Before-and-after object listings

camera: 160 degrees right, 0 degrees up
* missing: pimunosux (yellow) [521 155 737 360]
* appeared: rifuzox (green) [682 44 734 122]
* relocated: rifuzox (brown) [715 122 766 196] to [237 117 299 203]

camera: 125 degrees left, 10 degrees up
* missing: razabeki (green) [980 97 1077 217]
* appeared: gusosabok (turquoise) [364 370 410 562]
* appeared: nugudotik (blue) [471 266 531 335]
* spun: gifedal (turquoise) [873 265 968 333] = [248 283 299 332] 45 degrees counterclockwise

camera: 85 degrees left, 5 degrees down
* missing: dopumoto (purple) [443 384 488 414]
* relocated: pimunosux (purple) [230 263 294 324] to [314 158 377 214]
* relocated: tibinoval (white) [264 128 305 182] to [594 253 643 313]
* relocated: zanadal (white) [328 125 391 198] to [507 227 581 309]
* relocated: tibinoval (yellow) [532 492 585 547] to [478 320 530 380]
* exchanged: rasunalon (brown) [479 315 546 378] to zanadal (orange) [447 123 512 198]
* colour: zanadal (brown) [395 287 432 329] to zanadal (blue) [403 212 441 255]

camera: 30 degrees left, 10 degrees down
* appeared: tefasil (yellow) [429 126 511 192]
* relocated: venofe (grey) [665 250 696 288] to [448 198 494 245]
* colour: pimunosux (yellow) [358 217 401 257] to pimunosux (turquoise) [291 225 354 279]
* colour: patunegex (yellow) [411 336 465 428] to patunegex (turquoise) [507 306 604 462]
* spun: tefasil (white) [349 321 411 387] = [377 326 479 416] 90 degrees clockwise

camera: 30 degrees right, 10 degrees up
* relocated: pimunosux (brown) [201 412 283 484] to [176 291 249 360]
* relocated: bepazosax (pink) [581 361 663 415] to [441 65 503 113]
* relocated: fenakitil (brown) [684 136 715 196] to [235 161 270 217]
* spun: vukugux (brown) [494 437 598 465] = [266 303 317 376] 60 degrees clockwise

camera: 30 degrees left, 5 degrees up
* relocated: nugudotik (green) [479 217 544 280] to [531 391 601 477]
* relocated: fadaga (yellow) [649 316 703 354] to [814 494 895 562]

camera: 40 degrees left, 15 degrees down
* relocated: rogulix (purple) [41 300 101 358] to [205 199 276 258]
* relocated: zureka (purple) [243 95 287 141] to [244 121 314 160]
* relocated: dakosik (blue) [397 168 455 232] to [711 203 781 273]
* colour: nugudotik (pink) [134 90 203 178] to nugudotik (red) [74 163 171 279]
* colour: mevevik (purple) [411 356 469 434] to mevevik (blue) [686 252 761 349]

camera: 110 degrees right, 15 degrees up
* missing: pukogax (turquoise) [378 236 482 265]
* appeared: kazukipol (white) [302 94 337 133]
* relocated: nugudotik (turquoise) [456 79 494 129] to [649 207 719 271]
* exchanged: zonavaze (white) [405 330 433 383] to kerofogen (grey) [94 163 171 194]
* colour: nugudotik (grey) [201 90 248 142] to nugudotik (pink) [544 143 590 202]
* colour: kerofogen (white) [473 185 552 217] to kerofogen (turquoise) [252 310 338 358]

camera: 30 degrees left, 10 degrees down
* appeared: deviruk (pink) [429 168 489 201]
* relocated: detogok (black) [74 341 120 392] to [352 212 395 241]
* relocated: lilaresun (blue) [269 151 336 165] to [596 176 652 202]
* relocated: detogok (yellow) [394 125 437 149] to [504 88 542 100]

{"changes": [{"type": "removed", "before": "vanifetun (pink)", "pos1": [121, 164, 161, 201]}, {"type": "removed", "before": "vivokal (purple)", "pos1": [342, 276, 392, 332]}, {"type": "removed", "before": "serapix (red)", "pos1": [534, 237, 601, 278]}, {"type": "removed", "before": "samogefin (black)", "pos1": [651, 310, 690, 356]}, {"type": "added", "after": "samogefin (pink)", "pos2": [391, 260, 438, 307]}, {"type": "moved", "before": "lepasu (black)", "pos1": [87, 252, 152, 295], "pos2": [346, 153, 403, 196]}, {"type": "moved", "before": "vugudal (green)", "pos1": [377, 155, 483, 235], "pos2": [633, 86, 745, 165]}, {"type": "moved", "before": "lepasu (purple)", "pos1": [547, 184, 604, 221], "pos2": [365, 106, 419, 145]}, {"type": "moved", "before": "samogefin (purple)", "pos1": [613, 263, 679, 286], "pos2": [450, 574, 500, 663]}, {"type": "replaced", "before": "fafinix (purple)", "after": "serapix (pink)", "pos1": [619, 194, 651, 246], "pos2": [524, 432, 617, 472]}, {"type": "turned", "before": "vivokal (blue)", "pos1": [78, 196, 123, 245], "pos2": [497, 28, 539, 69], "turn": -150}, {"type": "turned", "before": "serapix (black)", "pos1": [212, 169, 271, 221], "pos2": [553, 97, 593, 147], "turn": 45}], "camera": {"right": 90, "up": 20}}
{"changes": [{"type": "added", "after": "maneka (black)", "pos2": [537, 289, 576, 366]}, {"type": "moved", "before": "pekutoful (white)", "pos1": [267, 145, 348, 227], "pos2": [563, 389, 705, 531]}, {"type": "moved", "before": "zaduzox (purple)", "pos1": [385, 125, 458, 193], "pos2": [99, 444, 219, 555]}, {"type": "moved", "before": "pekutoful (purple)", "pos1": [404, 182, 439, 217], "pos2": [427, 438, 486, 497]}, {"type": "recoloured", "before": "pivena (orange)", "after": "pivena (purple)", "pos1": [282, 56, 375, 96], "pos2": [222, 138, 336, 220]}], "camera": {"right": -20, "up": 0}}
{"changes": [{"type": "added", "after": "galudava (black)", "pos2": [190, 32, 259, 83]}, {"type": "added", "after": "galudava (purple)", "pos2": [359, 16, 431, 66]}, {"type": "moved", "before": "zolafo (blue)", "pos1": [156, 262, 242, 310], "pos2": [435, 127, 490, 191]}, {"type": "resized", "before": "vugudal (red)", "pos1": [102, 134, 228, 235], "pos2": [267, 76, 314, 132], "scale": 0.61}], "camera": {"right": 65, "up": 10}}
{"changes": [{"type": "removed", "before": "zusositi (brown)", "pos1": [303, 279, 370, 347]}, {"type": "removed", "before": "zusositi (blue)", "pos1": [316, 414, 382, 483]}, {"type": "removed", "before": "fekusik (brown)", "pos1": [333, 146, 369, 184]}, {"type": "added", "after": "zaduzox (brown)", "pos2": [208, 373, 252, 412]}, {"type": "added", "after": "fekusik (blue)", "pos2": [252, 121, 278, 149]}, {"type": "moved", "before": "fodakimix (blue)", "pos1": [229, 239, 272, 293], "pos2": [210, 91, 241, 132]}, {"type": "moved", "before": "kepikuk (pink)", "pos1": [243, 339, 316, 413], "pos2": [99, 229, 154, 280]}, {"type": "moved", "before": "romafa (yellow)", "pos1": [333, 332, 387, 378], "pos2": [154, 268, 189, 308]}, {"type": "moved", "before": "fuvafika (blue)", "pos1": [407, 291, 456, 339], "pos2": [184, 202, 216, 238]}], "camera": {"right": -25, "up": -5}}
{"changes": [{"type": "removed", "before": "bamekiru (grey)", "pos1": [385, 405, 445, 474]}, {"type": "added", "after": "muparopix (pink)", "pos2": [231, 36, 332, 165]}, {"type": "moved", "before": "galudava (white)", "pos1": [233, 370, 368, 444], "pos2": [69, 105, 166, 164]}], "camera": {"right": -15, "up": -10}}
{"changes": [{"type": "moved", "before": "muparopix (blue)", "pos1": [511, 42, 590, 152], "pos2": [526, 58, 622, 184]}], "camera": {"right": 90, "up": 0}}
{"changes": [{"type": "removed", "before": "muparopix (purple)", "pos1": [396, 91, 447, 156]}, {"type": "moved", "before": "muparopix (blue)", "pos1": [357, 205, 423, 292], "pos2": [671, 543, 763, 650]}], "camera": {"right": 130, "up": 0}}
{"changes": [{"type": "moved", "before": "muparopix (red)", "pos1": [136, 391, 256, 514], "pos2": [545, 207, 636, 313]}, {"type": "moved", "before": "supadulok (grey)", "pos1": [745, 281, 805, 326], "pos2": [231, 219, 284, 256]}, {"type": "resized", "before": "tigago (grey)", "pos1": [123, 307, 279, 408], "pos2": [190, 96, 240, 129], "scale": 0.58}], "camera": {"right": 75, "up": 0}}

■ Work request ■
Of all the entries above, repeat only the lines from the line that has "155 737 360]" to the line that has "44 734 122]", both lines included, exactly.

■ Answer to this exercise ■
* missing: pimunosux (yellow) [521 155 737 360]
* appeared: rifuzox (green) [682 44 734 122]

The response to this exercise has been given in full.